EXERCISE DIRECTIONS:
Report, word for word, every line of the material that contains "RAMP".

GIVEN RECORDS:
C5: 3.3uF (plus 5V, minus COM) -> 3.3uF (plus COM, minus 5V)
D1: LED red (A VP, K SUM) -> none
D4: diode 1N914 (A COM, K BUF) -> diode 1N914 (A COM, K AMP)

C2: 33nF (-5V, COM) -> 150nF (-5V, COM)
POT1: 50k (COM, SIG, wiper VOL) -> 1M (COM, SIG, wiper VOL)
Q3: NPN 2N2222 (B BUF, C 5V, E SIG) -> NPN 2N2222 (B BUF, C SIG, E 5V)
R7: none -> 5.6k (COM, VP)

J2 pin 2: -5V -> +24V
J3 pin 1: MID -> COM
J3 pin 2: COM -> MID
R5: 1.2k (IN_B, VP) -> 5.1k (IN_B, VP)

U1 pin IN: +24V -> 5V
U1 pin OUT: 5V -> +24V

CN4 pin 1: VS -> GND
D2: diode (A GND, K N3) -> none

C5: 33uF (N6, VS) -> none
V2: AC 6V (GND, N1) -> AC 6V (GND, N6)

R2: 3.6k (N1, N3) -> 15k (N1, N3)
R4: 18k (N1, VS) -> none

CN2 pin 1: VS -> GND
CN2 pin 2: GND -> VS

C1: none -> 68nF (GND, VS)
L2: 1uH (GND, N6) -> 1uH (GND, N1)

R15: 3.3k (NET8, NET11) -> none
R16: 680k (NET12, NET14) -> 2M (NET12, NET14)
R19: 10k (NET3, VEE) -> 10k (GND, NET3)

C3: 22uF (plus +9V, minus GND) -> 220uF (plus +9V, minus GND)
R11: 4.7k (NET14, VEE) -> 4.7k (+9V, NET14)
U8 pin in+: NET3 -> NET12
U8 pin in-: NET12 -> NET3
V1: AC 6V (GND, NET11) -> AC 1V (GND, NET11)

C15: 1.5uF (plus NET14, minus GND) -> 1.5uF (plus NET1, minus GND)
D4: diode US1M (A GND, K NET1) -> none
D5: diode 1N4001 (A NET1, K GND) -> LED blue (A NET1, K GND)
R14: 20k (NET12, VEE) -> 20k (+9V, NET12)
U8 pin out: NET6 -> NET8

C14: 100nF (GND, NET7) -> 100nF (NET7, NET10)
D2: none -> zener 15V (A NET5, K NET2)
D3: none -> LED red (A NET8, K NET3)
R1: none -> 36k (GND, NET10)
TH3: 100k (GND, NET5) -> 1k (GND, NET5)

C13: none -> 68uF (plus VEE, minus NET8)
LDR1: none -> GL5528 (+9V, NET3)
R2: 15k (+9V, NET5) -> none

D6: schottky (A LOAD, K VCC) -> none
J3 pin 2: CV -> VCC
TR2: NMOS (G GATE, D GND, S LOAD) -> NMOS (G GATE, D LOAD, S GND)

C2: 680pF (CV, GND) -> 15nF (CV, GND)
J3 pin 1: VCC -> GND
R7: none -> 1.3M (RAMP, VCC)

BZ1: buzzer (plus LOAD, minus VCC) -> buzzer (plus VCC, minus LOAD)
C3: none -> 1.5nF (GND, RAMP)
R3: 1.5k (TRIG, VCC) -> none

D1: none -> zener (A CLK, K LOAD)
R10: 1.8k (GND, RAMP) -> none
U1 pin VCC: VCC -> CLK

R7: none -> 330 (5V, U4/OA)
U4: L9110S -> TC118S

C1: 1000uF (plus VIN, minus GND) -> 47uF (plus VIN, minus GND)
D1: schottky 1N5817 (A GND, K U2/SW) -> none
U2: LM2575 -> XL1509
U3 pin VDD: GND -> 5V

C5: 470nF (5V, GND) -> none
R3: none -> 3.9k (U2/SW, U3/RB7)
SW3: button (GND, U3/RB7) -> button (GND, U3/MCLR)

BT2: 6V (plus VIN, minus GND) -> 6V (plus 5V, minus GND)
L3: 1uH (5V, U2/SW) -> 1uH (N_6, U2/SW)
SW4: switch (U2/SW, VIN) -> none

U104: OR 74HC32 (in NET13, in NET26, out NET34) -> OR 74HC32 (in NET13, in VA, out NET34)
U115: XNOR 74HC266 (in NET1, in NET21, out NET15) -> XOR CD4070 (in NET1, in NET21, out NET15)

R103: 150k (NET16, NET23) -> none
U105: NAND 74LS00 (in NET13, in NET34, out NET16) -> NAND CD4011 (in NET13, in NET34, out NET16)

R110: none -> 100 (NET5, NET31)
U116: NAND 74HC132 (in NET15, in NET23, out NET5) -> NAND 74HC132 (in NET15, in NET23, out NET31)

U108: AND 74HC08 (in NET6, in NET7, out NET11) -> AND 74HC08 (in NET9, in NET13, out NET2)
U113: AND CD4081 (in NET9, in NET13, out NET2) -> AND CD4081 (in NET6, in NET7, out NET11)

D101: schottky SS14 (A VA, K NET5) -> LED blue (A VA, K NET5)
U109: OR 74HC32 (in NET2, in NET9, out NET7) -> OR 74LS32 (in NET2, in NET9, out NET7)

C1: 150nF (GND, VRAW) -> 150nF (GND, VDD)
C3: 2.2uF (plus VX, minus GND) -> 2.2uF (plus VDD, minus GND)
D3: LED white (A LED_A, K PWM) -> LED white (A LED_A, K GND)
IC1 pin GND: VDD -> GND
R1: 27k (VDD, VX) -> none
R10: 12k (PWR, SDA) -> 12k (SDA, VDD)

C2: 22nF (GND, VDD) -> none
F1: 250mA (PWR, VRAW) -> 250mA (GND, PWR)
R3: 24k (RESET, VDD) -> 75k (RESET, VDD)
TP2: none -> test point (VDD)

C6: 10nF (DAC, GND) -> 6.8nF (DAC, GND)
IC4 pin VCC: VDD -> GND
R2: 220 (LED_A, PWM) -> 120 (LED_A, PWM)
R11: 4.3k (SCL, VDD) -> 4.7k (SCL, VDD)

PROBLEM SOLUTION:
R7: none -> 1.3M (RAMP, VCC)
C3: none -> 1.5nF (GND, RAMP)
R10: 1.8k (GND, RAMP) -> none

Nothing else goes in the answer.